<<<<

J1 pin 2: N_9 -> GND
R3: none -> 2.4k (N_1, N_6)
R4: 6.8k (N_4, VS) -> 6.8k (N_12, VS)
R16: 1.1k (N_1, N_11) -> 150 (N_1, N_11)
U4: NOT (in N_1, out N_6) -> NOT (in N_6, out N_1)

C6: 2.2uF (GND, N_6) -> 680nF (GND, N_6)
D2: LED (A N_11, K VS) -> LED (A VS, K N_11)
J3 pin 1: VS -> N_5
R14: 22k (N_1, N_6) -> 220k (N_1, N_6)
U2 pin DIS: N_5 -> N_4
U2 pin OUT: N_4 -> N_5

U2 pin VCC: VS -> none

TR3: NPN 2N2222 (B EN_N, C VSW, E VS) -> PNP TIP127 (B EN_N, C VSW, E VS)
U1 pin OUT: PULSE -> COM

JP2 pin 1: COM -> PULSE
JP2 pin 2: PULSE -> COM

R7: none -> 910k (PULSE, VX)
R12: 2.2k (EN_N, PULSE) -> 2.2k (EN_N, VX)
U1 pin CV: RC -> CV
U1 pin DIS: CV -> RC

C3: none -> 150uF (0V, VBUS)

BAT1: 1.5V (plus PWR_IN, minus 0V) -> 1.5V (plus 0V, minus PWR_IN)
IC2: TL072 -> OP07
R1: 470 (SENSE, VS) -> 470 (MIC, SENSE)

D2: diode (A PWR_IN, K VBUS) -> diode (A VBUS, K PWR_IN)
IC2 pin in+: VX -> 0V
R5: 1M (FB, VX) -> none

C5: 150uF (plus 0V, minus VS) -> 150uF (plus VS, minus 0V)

>>>>

### REQUIRED ACTION
Reproduce every line above without error.

### ANSWER
J1 pin 2: N_9 -> GND
R3: none -> 2.4k (N_1, N_6)
R4: 6.8k (N_4, VS) -> 6.8k (N_12, VS)
R16: 1.1k (N_1, N_11) -> 150 (N_1, N_11)
U4: NOT (in N_1, out N_6) -> NOT (in N_6, out N_1)

C6: 2.2uF (GND, N_6) -> 680nF (GND, N_6)
D2: LED (A N_11, K VS) -> LED (A VS, K N_11)
J3 pin 1: VS -> N_5
R14: 22k (N_1, N_6) -> 220k (N_1, N_6)
U2 pin DIS: N_5 -> N_4
U2 pin OUT: N_4 -> N_5

U2 pin VCC: VS -> none

TR3: NPN 2N2222 (B EN_N, C VSW, E VS) -> PNP TIP127 (B EN_N, C VSW, E VS)
U1 pin OUT: PULSE -> COM

JP2 pin 1: COM -> PULSE
JP2 pin 2: PULSE -> COM

R7: none -> 910k (PULSE, VX)
R12: 2.2k (EN_N, PULSE) -> 2.2k (EN_N, VX)
U1 pin CV: RC -> CV
U1 pin DIS: CV -> RC

C3: none -> 150uF (0V, VBUS)

BAT1: 1.5V (plus PWR_IN, minus 0V) -> 1.5V (plus 0V, minus PWR_IN)
IC2: TL072 -> OP07
R1: 470 (SENSE, VS) -> 470 (MIC, SENSE)

D2: diode (A PWR_IN, K VBUS) -> diode (A VBUS, K PWR_IN)
IC2 pin in+: VX -> 0V
R5: 1M (FB, VX) -> none

C5: 150uF (plus 0V, minus VS) -> 150uF (plus VS, minus 0V)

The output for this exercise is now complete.